TASK PROMPT:
For the word "none", count the lines of the data that include it and give only the total.

RECORD SET:
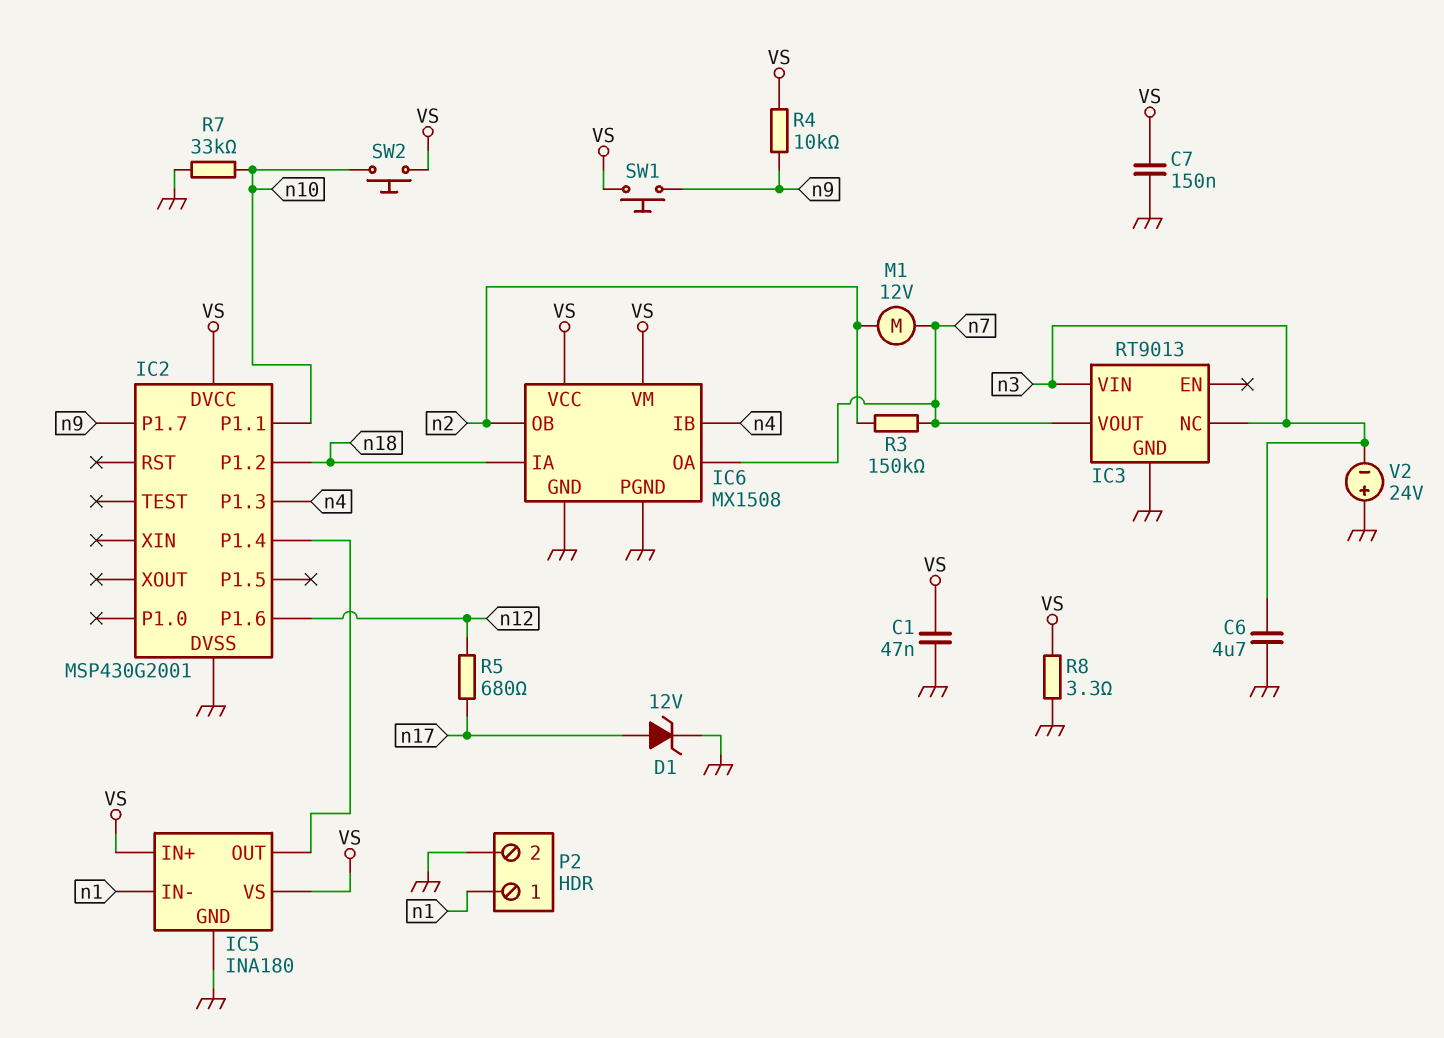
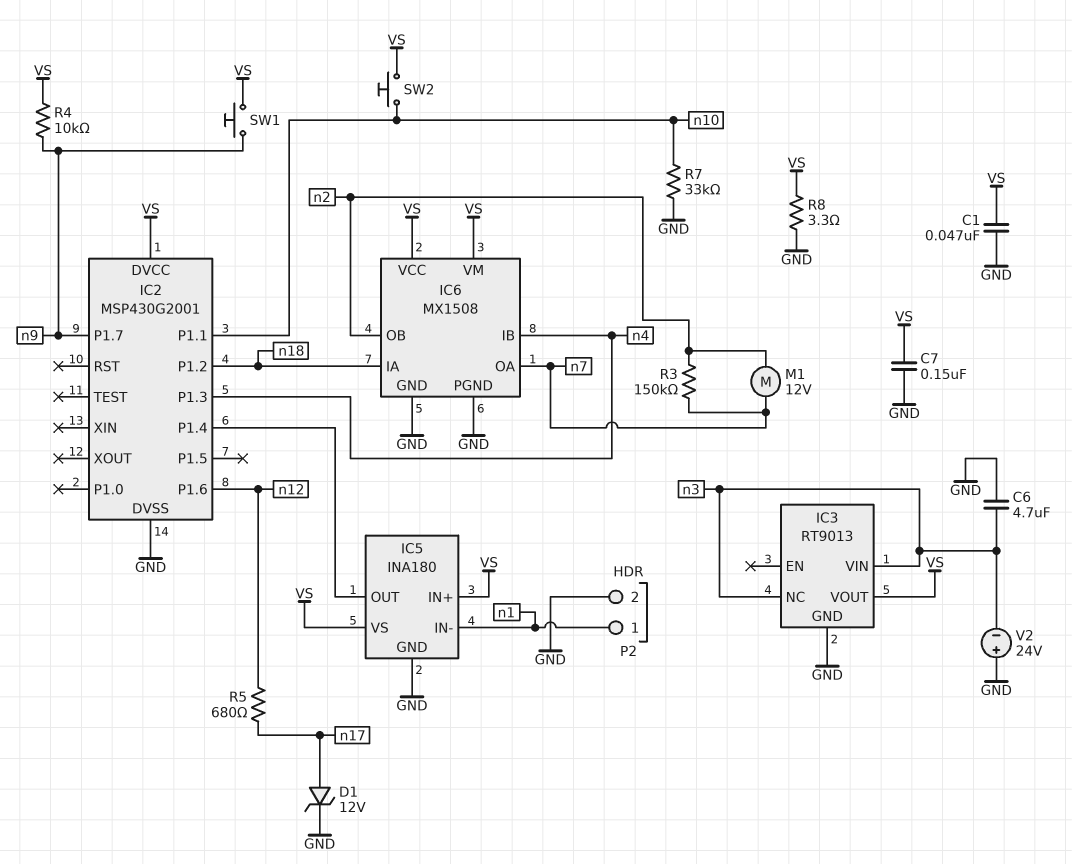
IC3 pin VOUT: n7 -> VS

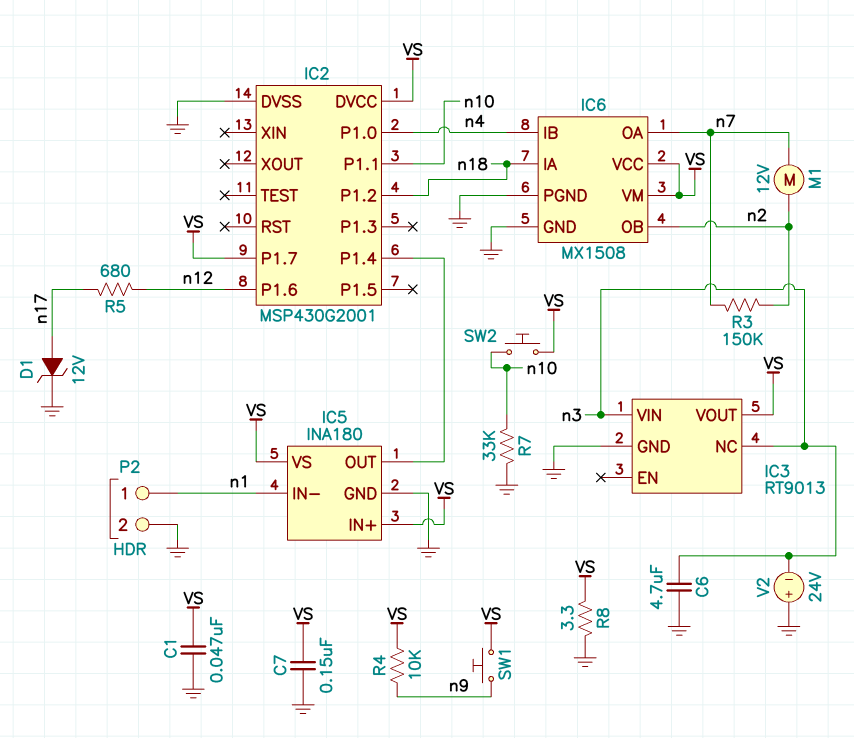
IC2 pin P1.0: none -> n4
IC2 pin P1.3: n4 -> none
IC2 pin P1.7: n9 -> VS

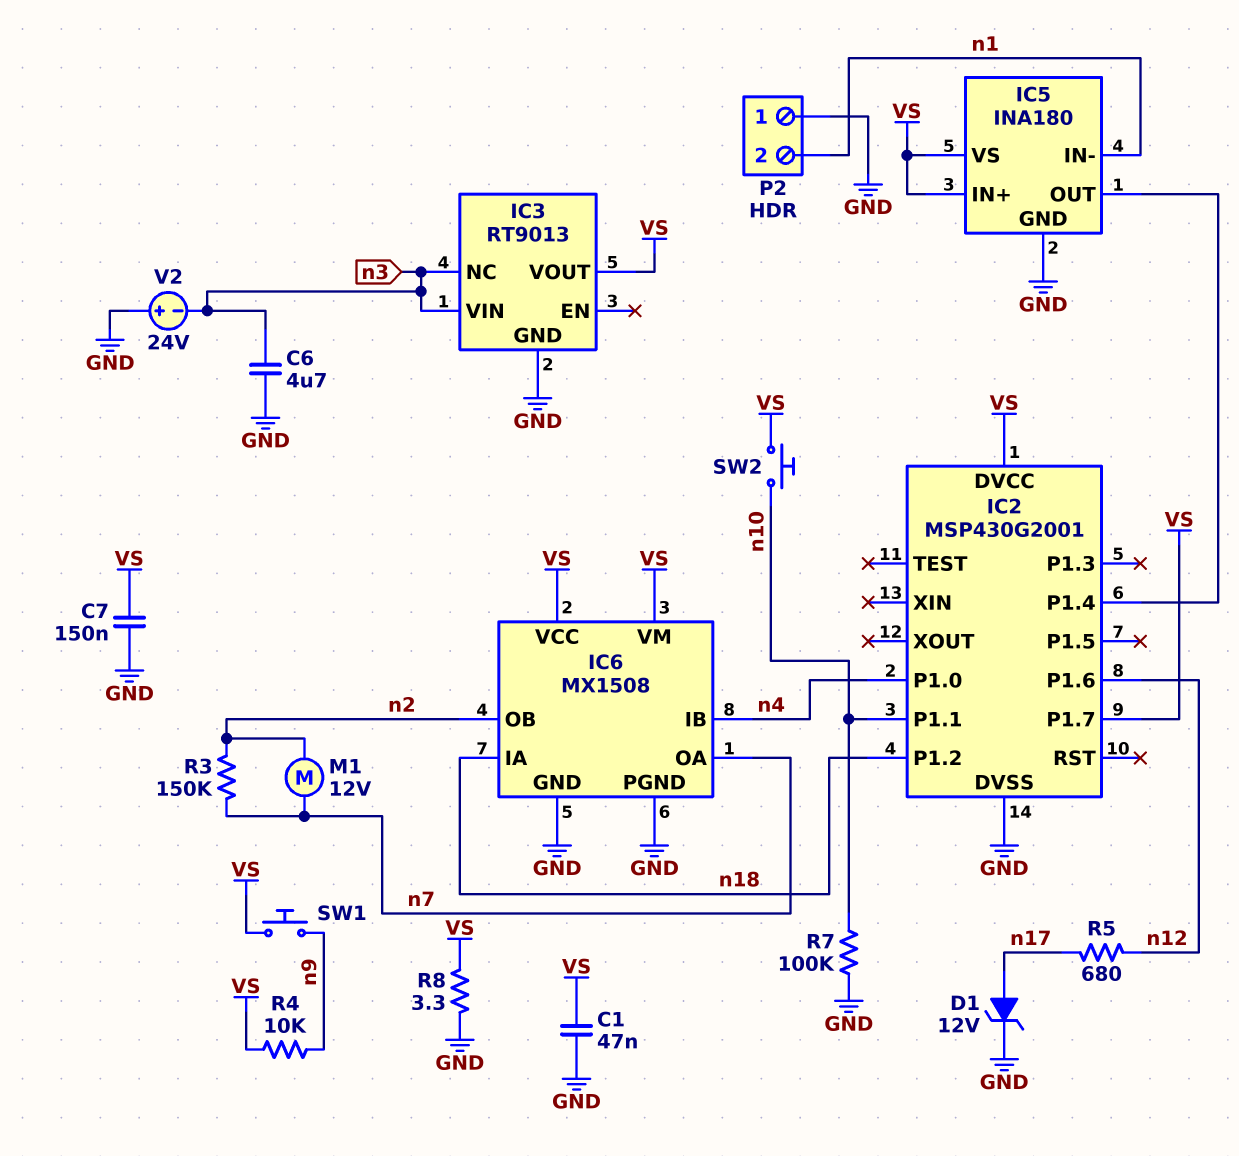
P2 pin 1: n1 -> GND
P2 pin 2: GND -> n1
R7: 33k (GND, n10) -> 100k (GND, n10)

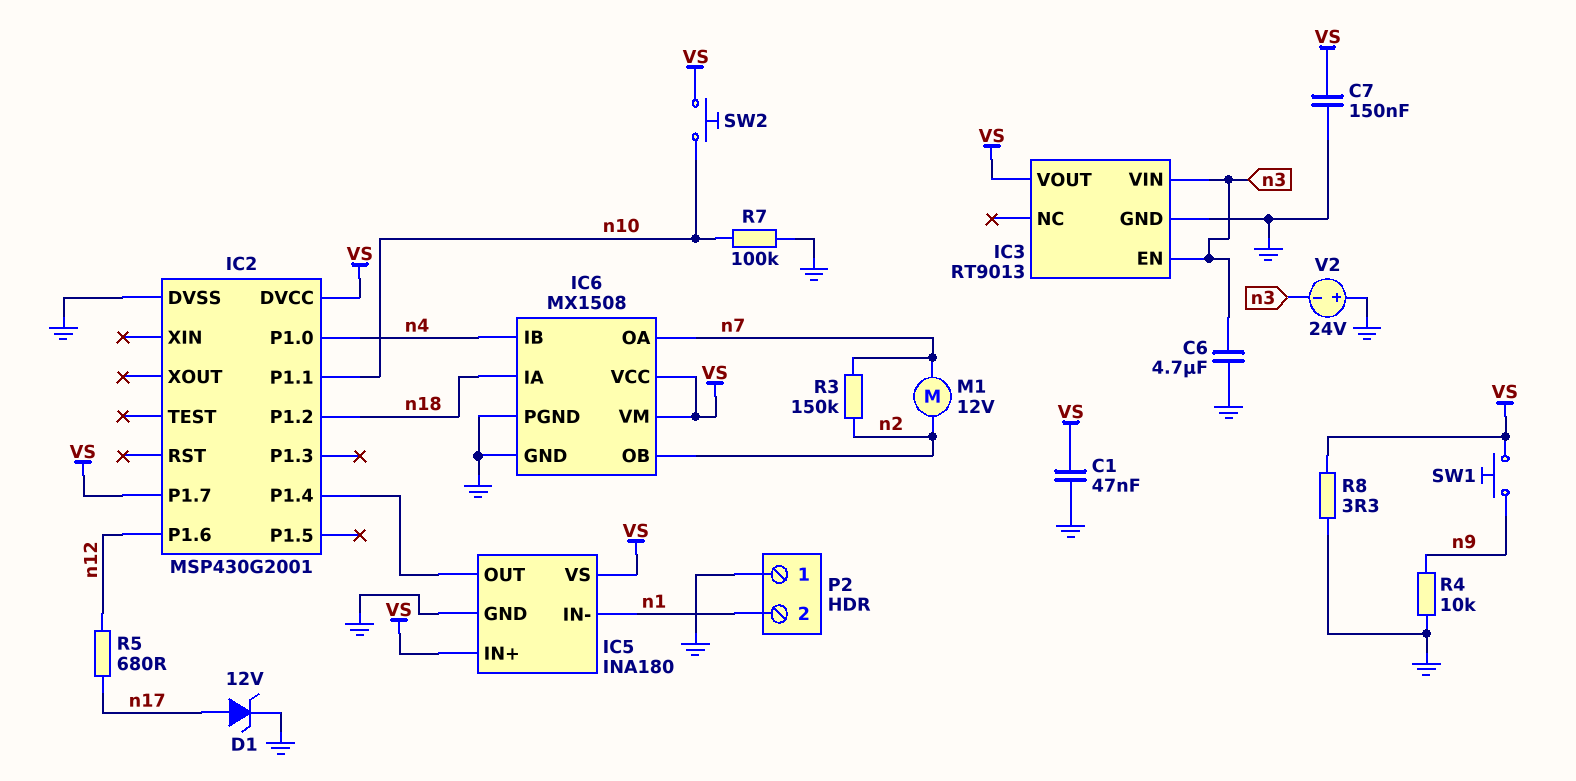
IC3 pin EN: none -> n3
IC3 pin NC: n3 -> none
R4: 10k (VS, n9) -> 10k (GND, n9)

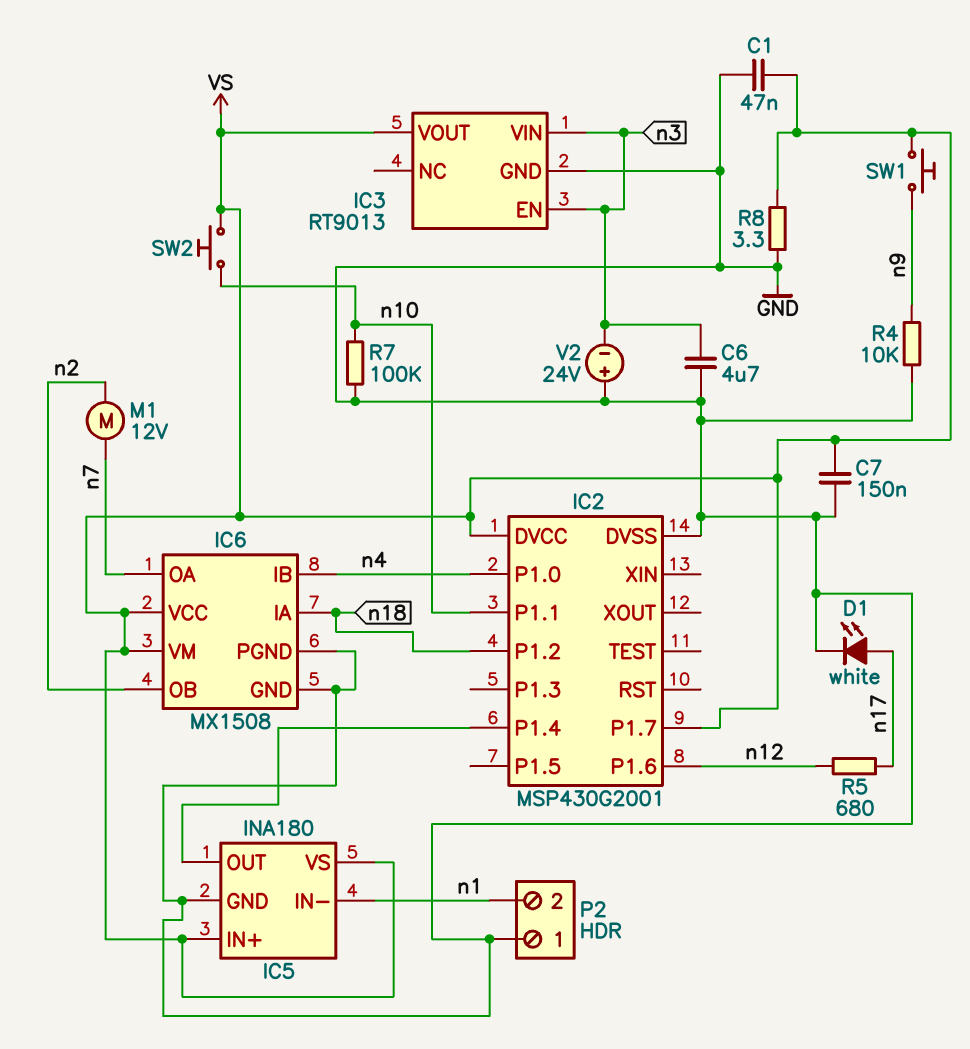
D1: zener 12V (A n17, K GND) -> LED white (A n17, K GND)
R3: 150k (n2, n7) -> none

RESPONSE AREA:
5